Collection entries:
* * * * * * * * *

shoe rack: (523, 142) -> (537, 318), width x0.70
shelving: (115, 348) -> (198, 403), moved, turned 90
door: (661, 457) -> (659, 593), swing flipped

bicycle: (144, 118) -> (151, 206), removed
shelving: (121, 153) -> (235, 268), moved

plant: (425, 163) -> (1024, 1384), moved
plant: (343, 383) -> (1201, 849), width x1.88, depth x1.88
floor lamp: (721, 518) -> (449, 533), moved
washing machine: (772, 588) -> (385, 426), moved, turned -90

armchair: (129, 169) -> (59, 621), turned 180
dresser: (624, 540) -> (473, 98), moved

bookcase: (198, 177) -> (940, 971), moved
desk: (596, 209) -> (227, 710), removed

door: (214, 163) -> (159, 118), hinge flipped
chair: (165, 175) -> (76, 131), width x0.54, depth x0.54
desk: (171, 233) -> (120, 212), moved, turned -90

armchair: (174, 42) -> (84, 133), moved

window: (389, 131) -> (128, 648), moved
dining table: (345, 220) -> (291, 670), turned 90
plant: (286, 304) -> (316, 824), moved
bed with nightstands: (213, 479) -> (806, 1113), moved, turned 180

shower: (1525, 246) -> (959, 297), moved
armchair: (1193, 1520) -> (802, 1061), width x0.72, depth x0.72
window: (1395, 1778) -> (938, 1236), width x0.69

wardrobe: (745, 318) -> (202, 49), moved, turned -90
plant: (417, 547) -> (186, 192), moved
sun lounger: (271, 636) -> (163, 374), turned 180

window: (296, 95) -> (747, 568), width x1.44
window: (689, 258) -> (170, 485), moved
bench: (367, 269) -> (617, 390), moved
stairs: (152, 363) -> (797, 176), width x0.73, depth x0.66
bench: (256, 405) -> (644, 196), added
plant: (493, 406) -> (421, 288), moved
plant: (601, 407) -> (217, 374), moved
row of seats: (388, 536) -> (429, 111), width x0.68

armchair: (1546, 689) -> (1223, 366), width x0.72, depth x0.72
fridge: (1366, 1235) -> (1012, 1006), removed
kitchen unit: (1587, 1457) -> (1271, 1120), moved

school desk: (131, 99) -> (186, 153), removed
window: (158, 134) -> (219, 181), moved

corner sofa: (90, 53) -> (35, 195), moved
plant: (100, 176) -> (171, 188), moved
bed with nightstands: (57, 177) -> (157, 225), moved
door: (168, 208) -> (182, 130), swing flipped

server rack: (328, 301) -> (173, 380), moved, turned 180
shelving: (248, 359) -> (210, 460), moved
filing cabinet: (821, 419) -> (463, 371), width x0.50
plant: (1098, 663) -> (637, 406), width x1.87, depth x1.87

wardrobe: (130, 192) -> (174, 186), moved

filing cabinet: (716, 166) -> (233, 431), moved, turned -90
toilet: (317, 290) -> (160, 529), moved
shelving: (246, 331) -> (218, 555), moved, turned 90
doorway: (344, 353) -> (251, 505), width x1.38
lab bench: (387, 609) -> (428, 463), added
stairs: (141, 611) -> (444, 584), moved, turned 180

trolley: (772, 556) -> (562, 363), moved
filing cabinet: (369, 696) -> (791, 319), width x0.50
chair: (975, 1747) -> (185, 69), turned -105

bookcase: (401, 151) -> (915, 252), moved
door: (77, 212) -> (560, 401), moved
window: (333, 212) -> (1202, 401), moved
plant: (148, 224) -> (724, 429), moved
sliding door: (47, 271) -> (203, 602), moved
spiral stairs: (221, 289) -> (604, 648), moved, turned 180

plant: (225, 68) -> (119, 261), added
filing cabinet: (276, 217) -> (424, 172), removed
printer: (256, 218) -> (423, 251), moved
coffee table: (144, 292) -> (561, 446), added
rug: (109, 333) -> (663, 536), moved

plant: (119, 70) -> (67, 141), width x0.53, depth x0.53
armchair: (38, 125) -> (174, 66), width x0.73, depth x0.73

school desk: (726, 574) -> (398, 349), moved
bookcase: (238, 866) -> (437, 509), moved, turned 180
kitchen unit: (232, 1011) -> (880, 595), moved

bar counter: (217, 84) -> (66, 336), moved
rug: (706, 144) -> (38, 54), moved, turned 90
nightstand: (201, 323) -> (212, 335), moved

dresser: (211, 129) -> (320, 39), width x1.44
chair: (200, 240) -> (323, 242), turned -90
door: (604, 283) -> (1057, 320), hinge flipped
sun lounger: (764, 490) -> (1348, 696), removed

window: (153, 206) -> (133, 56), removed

* * * * * * * * *

## [Problem]
Return every entry verbatim.

## [Solution for this task]
shoe rack: (523, 142) -> (537, 318), width x0.70
shelving: (115, 348) -> (198, 403), moved, turned 90
door: (661, 457) -> (659, 593), swing flipped

bicycle: (144, 118) -> (151, 206), removed
shelving: (121, 153) -> (235, 268), moved

plant: (425, 163) -> (1024, 1384), moved
plant: (343, 383) -> (1201, 849), width x1.88, depth x1.88
floor lamp: (721, 518) -> (449, 533), moved
washing machine: (772, 588) -> (385, 426), moved, turned -90

armchair: (129, 169) -> (59, 621), turned 180
dresser: (624, 540) -> (473, 98), moved

bookcase: (198, 177) -> (940, 971), moved
desk: (596, 209) -> (227, 710), removed

door: (214, 163) -> (159, 118), hinge flipped
chair: (165, 175) -> (76, 131), width x0.54, depth x0.54
desk: (171, 233) -> (120, 212), moved, turned -90

armchair: (174, 42) -> (84, 133), moved

window: (389, 131) -> (128, 648), moved
dining table: (345, 220) -> (291, 670), turned 90
plant: (286, 304) -> (316, 824), moved
bed with nightstands: (213, 479) -> (806, 1113), moved, turned 180

shower: (1525, 246) -> (959, 297), moved
armchair: (1193, 1520) -> (802, 1061), width x0.72, depth x0.72
window: (1395, 1778) -> (938, 1236), width x0.69

wardrobe: (745, 318) -> (202, 49), moved, turned -90
plant: (417, 547) -> (186, 192), moved
sun lounger: (271, 636) -> (163, 374), turned 180

window: (296, 95) -> (747, 568), width x1.44
window: (689, 258) -> (170, 485), moved
bench: (367, 269) -> (617, 390), moved
stairs: (152, 363) -> (797, 176), width x0.73, depth x0.66
bench: (256, 405) -> (644, 196), added
plant: (493, 406) -> (421, 288), moved
plant: (601, 407) -> (217, 374), moved
row of seats: (388, 536) -> (429, 111), width x0.68

armchair: (1546, 689) -> (1223, 366), width x0.72, depth x0.72
fridge: (1366, 1235) -> (1012, 1006), removed
kitchen unit: (1587, 1457) -> (1271, 1120), moved

school desk: (131, 99) -> (186, 153), removed
window: (158, 134) -> (219, 181), moved

corner sofa: (90, 53) -> (35, 195), moved
plant: (100, 176) -> (171, 188), moved
bed with nightstands: (57, 177) -> (157, 225), moved
door: (168, 208) -> (182, 130), swing flipped

server rack: (328, 301) -> (173, 380), moved, turned 180
shelving: (248, 359) -> (210, 460), moved
filing cabinet: (821, 419) -> (463, 371), width x0.50
plant: (1098, 663) -> (637, 406), width x1.87, depth x1.87

wardrobe: (130, 192) -> (174, 186), moved

filing cabinet: (716, 166) -> (233, 431), moved, turned -90
toilet: (317, 290) -> (160, 529), moved
shelving: (246, 331) -> (218, 555), moved, turned 90
doorway: (344, 353) -> (251, 505), width x1.38
lab bench: (387, 609) -> (428, 463), added
stairs: (141, 611) -> (444, 584), moved, turned 180

trolley: (772, 556) -> (562, 363), moved
filing cabinet: (369, 696) -> (791, 319), width x0.50
chair: (975, 1747) -> (185, 69), turned -105

bookcase: (401, 151) -> (915, 252), moved
door: (77, 212) -> (560, 401), moved
window: (333, 212) -> (1202, 401), moved
plant: (148, 224) -> (724, 429), moved
sliding door: (47, 271) -> (203, 602), moved
spiral stairs: (221, 289) -> (604, 648), moved, turned 180

plant: (225, 68) -> (119, 261), added
filing cabinet: (276, 217) -> (424, 172), removed
printer: (256, 218) -> (423, 251), moved
coffee table: (144, 292) -> (561, 446), added
rug: (109, 333) -> (663, 536), moved

plant: (119, 70) -> (67, 141), width x0.53, depth x0.53
armchair: (38, 125) -> (174, 66), width x0.73, depth x0.73

school desk: (726, 574) -> (398, 349), moved
bookcase: (238, 866) -> (437, 509), moved, turned 180
kitchen unit: (232, 1011) -> (880, 595), moved

bar counter: (217, 84) -> (66, 336), moved
rug: (706, 144) -> (38, 54), moved, turned 90
nightstand: (201, 323) -> (212, 335), moved

dresser: (211, 129) -> (320, 39), width x1.44
chair: (200, 240) -> (323, 242), turned -90
door: (604, 283) -> (1057, 320), hinge flipped
sun lounger: (764, 490) -> (1348, 696), removed

window: (153, 206) -> (133, 56), removed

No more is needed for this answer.